_Available records_.

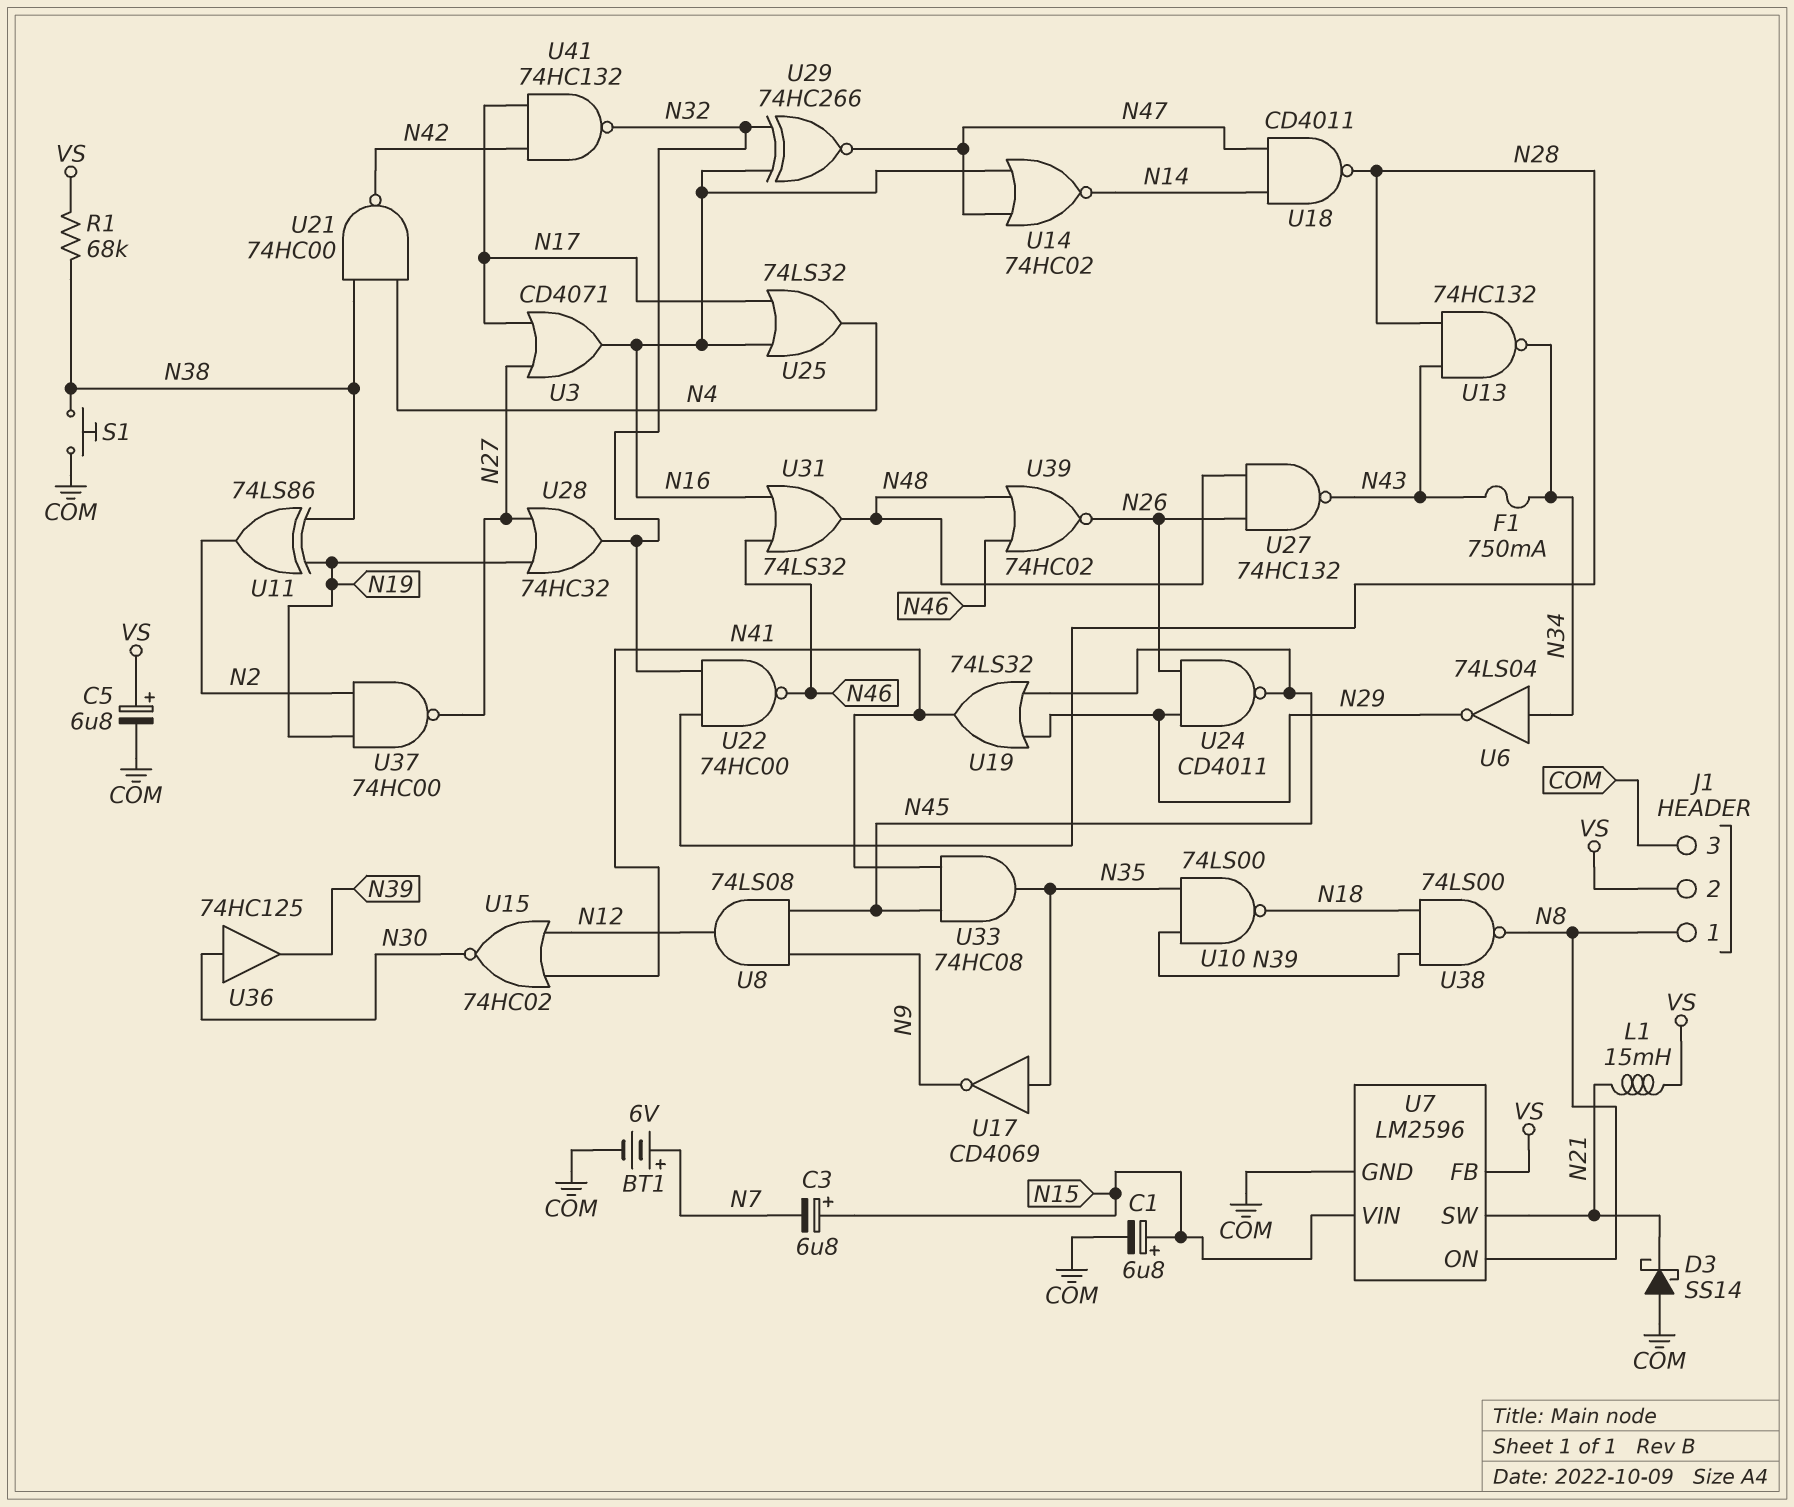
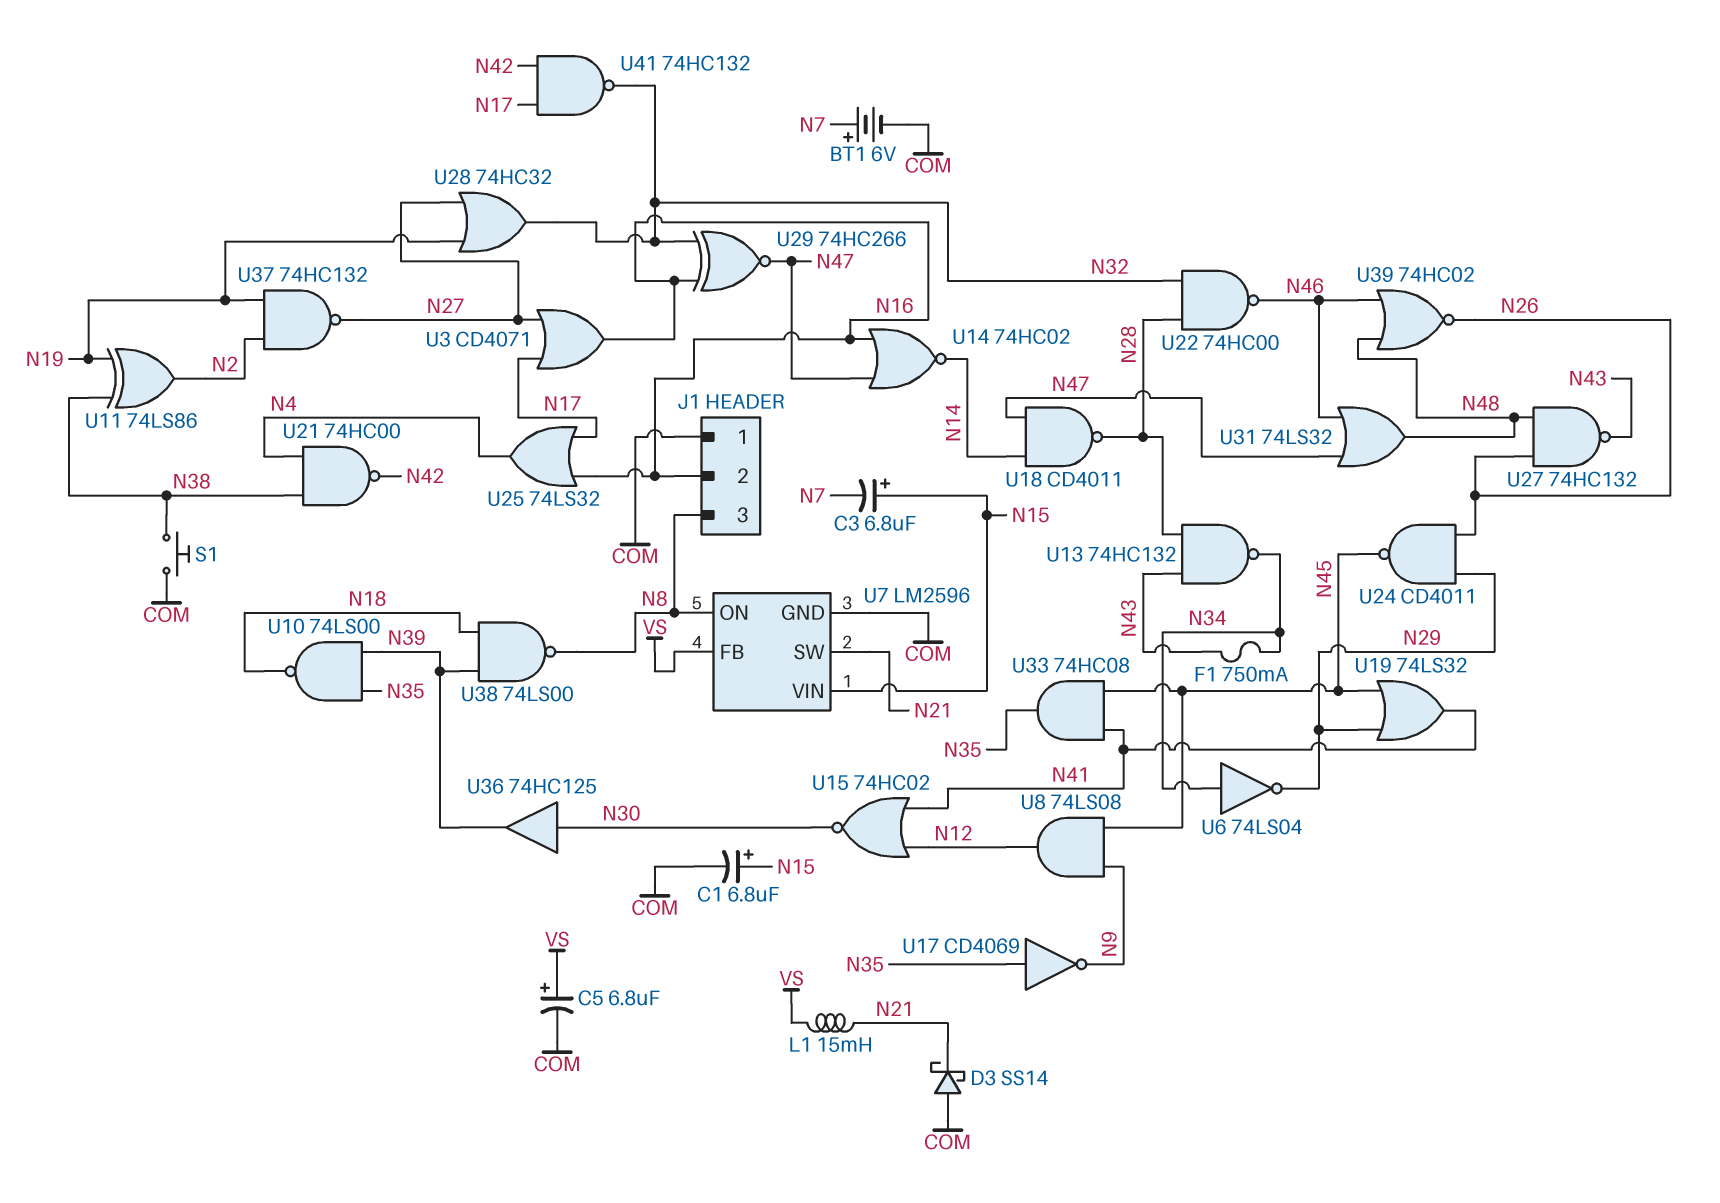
J1 pin 1: N8 -> COM
J1 pin 2: VS -> N16
J1 pin 3: COM -> N8
R1: 68k (N38, VS) -> none
U31: OR 74LS32 (in N16, in N46, out N48) -> OR 74LS32 (in N46, in N47, out N48)
U37: NAND 74HC00 (in N2, in N19, out N27) -> NAND 74HC132 (in N2, in N19, out N27)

_Problem details_. Would it be possible to print the records above verbatim, pictures omitted?

_Answer to this exercise_.
J1 pin 1: N8 -> COM
J1 pin 2: VS -> N16
J1 pin 3: COM -> N8
R1: 68k (N38, VS) -> none
U31: OR 74LS32 (in N16, in N46, out N48) -> OR 74LS32 (in N46, in N47, out N48)
U37: NAND 74HC00 (in N2, in N19, out N27) -> NAND 74HC132 (in N2, in N19, out N27)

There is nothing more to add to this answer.